*** Information supplied ***

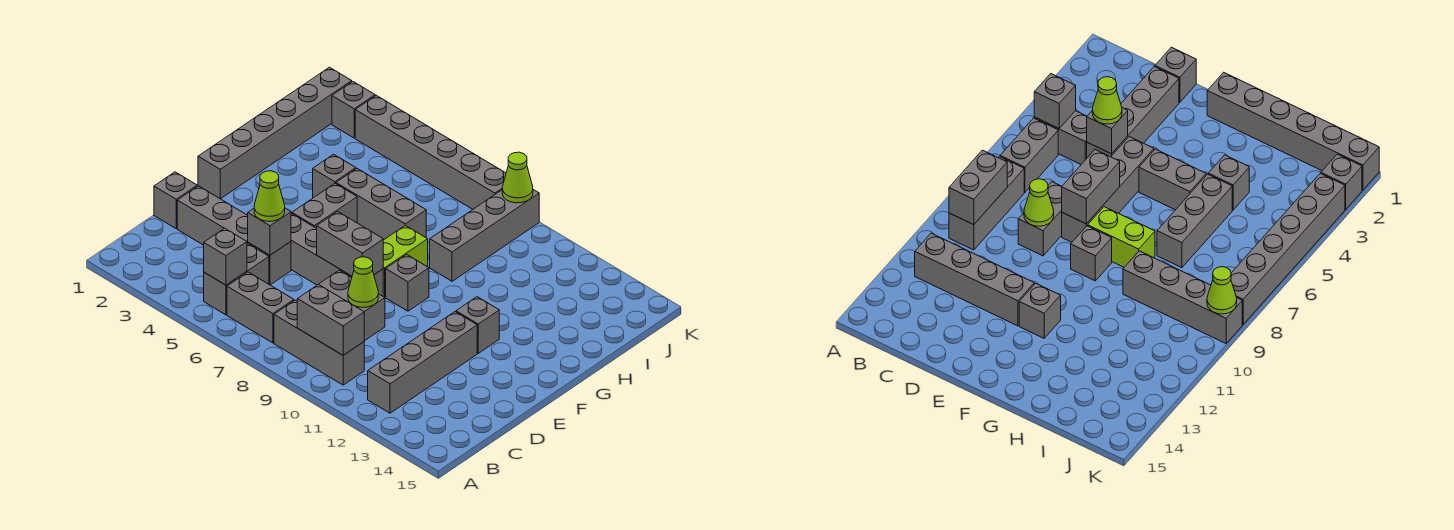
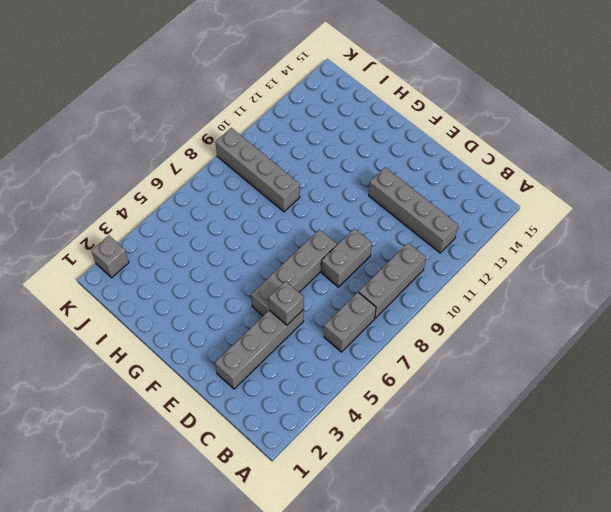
none -> grey brick B5:C5 level 1
none -> grey brick D1 level 1
none -> grey brick F1:K1 level 1

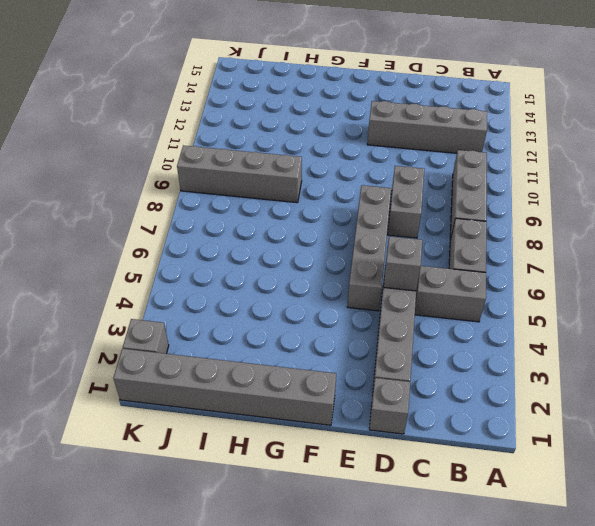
none -> grey brick F5:G5 level 1
none -> lime brick F8:G8 level 1
none -> grey brick F9 level 1

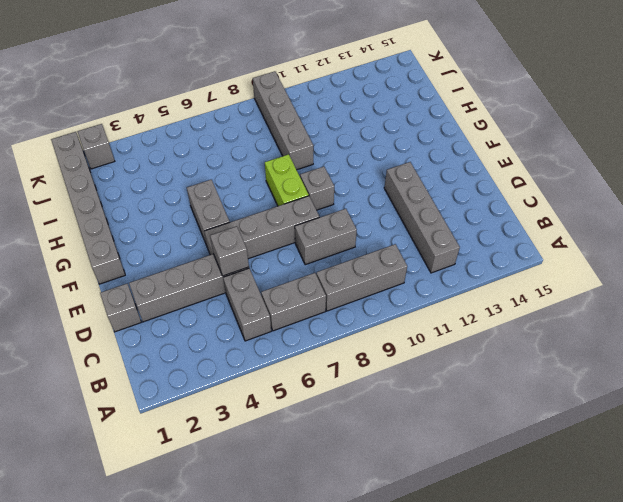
none -> grey brick F12 level 1
none -> grey brick H4 level 1
none -> grey brick H5:H7 level 1

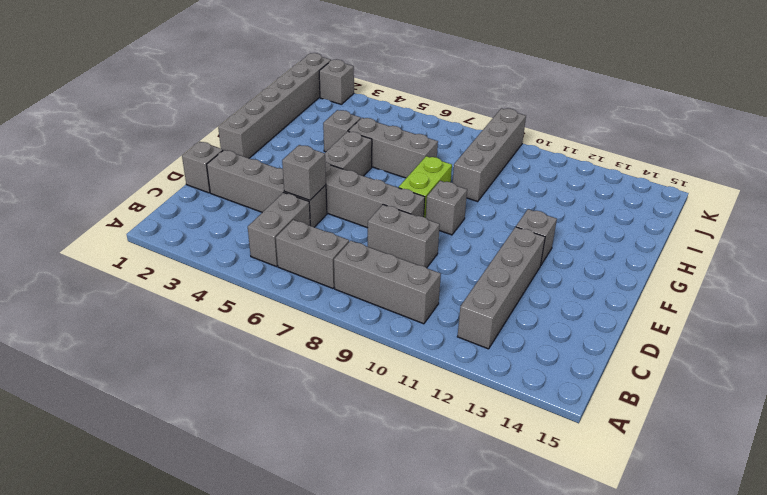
none -> grey brick K3:K8 level 1
none -> grey brick B5 level 2
none -> grey brick B9:B10 level 2

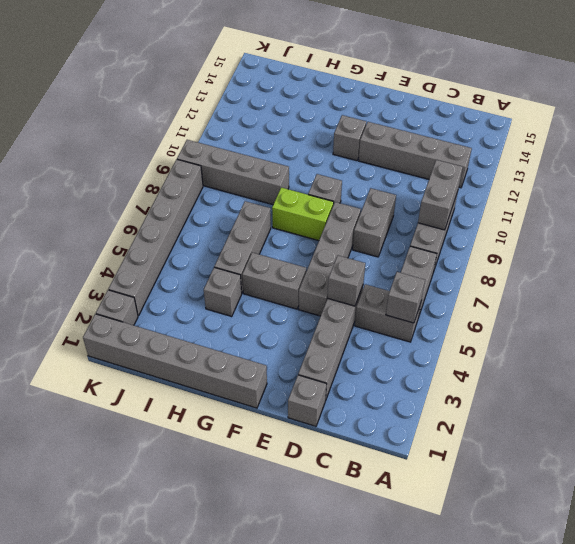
none -> lime cone D9 level 2
none -> grey brick E7:E8 level 2
none -> lime cone K9 level 2

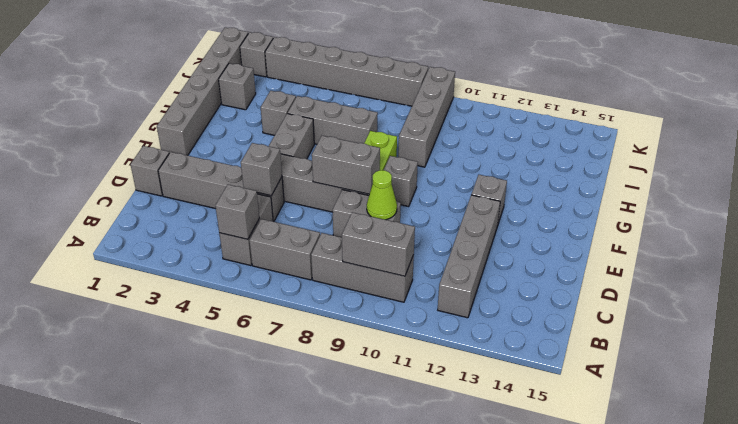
grey brick I2 level 1 -> none
none -> lime cone K9 level 2
none -> lime cone D5 level 3

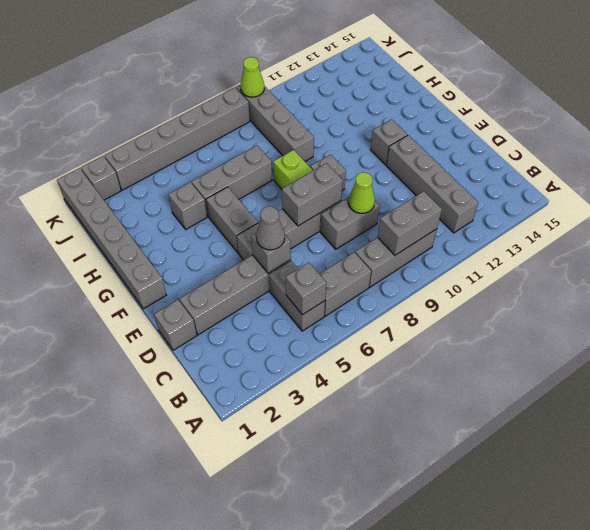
grey cone D5 level 3 -> lime cone D5 level 3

*** End of Information supplied ***

§ **Assignment**
Give the entries again word for word, but skip the pictures.

§ **Answer to the exercise**
none -> grey brick B5:C5 level 1
none -> grey brick D1 level 1
none -> grey brick F1:K1 level 1

none -> grey brick F5:G5 level 1
none -> lime brick F8:G8 level 1
none -> grey brick F9 level 1

none -> grey brick F12 level 1
none -> grey brick H4 level 1
none -> grey brick H5:H7 level 1

none -> grey brick K3:K8 level 1
none -> grey brick B5 level 2
none -> grey brick B9:B10 level 2

none -> lime cone D9 level 2
none -> grey brick E7:E8 level 2
none -> lime cone K9 level 2

grey brick I2 level 1 -> none
none -> lime cone K9 level 2
none -> lime cone D5 level 3

grey cone D5 level 3 -> lime cone D5 level 3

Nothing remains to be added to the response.